WHAT TO DO → As soon as the line containing "camera: 10 degrees right, 15 degrees down" appears in the material below, start returning lines exactly, and end with the line containing "(512, 471) = (460, 234): none -> green gift".
*** PROVIDED DATA ***
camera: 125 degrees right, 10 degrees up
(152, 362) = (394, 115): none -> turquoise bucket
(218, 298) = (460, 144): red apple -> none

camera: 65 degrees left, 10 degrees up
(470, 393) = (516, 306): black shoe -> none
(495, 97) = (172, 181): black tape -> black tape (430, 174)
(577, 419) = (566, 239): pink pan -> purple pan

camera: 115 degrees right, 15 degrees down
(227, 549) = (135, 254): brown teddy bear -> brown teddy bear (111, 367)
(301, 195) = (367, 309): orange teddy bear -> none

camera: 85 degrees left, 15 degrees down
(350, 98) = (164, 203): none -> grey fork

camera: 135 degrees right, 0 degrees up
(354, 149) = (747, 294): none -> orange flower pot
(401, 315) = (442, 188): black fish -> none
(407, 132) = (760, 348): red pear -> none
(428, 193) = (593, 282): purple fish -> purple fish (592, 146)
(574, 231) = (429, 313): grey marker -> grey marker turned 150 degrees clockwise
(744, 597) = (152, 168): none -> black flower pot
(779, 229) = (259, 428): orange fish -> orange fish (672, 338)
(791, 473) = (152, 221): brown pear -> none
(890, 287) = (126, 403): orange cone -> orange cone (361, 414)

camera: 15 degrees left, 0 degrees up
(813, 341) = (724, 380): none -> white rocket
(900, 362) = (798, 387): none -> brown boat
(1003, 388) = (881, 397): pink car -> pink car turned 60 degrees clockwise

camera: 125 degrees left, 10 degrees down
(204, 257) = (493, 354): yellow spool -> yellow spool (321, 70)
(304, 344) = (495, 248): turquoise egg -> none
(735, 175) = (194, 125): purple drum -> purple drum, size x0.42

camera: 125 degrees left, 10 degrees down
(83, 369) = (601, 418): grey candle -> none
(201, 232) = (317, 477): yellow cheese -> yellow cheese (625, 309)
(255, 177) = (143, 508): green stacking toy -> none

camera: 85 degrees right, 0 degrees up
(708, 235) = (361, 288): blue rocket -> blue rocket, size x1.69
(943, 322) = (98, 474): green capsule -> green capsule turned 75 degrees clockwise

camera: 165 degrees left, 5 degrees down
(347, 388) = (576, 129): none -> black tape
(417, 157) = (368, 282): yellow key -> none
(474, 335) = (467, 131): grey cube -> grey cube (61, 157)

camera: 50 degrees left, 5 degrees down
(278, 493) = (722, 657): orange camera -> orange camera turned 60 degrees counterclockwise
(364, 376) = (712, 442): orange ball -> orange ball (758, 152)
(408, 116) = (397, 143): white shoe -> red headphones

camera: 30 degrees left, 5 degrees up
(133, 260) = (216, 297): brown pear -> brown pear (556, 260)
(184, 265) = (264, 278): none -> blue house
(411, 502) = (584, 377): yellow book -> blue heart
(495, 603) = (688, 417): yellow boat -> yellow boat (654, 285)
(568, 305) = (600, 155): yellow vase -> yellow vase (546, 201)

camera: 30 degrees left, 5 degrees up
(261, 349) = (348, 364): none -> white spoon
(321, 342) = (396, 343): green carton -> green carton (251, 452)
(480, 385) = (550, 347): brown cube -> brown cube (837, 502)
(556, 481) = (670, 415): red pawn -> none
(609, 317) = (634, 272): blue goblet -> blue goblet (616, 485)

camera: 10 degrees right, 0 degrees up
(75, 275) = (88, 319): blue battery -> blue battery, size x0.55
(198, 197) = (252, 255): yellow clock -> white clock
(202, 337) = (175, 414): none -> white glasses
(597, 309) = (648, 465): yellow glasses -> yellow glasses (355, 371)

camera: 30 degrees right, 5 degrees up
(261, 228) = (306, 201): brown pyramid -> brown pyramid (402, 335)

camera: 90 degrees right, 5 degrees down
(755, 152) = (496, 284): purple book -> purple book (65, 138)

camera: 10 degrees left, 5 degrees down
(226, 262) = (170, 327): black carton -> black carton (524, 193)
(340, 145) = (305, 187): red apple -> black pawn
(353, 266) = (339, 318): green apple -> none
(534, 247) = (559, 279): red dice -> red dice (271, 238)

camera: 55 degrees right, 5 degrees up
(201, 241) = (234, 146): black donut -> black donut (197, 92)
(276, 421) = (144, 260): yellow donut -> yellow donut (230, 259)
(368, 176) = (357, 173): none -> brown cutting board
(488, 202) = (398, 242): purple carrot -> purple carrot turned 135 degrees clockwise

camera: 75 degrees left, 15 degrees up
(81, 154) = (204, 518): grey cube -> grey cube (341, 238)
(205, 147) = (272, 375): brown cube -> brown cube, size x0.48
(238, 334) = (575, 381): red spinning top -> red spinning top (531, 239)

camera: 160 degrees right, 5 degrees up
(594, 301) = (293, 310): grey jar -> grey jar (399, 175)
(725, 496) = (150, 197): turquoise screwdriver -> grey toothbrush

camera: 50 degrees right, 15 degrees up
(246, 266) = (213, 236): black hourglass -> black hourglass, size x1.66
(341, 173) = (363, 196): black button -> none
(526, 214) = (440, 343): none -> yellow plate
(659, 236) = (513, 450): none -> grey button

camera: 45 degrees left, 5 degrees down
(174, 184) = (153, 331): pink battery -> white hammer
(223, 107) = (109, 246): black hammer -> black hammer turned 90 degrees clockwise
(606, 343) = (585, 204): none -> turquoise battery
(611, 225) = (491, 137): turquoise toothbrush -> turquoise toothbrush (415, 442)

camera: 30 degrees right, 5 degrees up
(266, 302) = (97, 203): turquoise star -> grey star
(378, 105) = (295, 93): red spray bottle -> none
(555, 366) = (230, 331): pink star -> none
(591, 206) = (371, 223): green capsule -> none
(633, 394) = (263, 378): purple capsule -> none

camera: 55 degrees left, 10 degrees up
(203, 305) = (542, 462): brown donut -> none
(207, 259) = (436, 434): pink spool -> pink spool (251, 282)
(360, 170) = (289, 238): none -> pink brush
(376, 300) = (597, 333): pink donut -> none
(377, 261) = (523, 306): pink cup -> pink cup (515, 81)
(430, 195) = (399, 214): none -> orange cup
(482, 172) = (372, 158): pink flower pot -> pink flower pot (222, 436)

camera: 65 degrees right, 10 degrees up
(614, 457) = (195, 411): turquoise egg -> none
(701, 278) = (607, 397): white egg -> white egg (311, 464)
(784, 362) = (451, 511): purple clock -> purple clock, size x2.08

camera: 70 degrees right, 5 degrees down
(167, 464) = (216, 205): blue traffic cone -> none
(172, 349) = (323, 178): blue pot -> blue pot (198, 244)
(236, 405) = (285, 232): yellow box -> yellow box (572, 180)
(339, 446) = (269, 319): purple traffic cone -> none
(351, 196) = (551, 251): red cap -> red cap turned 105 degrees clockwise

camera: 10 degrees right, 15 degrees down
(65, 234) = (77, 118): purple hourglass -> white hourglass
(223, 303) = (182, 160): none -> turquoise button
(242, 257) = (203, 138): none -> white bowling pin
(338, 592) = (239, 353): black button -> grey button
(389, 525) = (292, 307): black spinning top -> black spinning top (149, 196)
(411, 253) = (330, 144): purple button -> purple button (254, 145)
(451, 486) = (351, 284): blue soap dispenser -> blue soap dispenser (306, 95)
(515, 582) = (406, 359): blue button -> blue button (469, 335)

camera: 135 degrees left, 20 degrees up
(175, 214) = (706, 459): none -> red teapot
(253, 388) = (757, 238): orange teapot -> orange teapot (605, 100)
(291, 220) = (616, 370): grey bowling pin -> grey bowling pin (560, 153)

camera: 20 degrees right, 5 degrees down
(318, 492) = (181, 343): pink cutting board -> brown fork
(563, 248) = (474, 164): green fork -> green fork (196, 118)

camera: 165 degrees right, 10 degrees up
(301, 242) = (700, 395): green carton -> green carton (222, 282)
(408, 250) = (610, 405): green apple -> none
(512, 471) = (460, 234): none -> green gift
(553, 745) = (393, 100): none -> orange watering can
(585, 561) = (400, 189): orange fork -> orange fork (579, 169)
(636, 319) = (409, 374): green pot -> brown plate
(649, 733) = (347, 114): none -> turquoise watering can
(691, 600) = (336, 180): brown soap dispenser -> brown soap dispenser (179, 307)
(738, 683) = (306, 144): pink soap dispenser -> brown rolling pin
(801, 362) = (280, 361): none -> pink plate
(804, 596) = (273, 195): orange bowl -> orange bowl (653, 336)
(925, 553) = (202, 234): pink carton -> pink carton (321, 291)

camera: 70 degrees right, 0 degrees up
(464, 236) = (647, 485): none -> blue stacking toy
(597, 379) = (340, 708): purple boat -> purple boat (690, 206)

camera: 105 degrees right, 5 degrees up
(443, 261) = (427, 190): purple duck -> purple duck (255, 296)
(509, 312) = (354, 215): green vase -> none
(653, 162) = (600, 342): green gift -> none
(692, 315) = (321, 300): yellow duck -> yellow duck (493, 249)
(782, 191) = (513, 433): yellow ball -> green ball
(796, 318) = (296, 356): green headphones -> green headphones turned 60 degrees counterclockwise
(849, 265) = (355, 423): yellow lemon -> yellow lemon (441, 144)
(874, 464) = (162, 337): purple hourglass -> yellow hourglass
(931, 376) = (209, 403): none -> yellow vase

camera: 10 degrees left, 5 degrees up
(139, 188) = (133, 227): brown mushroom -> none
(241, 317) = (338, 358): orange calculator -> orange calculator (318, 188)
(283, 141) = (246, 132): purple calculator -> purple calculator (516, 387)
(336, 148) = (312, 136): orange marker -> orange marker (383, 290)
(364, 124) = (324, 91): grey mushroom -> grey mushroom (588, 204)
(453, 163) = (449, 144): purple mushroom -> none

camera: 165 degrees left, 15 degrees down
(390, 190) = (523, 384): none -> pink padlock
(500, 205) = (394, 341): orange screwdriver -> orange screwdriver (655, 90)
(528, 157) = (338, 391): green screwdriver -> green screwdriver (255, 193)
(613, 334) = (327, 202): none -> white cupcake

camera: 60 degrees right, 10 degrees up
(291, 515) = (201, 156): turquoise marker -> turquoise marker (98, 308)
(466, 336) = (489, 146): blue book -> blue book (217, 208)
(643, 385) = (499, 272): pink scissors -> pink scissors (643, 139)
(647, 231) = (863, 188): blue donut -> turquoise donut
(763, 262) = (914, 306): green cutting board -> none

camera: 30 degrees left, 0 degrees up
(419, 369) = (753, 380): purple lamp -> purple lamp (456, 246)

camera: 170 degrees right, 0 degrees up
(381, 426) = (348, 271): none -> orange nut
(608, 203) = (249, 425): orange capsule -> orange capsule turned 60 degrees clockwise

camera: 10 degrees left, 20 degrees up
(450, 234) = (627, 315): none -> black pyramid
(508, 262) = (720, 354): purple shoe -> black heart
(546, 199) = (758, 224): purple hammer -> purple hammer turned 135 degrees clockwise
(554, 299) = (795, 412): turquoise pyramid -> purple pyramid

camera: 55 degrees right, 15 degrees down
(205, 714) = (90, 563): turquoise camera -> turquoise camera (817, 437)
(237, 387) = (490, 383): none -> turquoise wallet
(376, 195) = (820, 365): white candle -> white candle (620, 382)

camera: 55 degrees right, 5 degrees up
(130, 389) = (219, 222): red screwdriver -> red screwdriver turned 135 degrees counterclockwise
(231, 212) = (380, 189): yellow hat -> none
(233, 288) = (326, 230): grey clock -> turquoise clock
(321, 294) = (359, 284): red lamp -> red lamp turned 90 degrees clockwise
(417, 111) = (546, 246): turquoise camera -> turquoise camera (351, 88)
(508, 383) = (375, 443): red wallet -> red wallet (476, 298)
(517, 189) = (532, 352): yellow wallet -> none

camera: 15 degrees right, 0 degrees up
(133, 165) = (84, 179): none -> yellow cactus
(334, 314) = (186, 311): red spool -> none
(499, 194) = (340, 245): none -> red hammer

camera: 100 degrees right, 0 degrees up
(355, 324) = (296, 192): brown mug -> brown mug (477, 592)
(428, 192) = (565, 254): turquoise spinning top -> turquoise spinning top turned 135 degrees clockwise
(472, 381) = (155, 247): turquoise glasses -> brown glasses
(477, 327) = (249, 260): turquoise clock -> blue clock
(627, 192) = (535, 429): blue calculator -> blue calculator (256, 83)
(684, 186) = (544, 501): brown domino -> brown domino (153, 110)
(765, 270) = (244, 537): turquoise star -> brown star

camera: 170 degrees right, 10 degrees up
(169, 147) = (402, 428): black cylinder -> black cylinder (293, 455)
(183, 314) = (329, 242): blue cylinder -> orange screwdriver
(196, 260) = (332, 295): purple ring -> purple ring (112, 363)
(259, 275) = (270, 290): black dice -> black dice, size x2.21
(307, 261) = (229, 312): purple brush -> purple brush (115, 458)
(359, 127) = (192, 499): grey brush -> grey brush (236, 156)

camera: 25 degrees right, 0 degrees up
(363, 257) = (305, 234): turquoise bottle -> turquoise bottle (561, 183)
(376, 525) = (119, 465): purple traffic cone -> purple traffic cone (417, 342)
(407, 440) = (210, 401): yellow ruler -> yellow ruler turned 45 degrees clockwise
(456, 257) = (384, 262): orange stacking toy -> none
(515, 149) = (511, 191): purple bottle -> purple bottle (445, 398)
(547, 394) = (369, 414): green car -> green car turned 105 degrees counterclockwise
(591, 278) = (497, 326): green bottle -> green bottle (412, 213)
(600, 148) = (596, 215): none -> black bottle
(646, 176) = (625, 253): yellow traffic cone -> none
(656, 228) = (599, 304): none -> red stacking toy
*** End of PROVIDED DATA ***
ANSWER FOR THIS EXERCISE →
camera: 10 degrees right, 15 degrees down
(65, 234) = (77, 118): purple hourglass -> white hourglass
(223, 303) = (182, 160): none -> turquoise button
(242, 257) = (203, 138): none -> white bowling pin
(338, 592) = (239, 353): black button -> grey button
(389, 525) = (292, 307): black spinning top -> black spinning top (149, 196)
(411, 253) = (330, 144): purple button -> purple button (254, 145)
(451, 486) = (351, 284): blue soap dispenser -> blue soap dispenser (306, 95)
(515, 582) = (406, 359): blue button -> blue button (469, 335)

camera: 135 degrees left, 20 degrees up
(175, 214) = (706, 459): none -> red teapot
(253, 388) = (757, 238): orange teapot -> orange teapot (605, 100)
(291, 220) = (616, 370): grey bowling pin -> grey bowling pin (560, 153)

camera: 20 degrees right, 5 degrees down
(318, 492) = (181, 343): pink cutting board -> brown fork
(563, 248) = (474, 164): green fork -> green fork (196, 118)

camera: 165 degrees right, 10 degrees up
(301, 242) = (700, 395): green carton -> green carton (222, 282)
(408, 250) = (610, 405): green apple -> none
(512, 471) = (460, 234): none -> green gift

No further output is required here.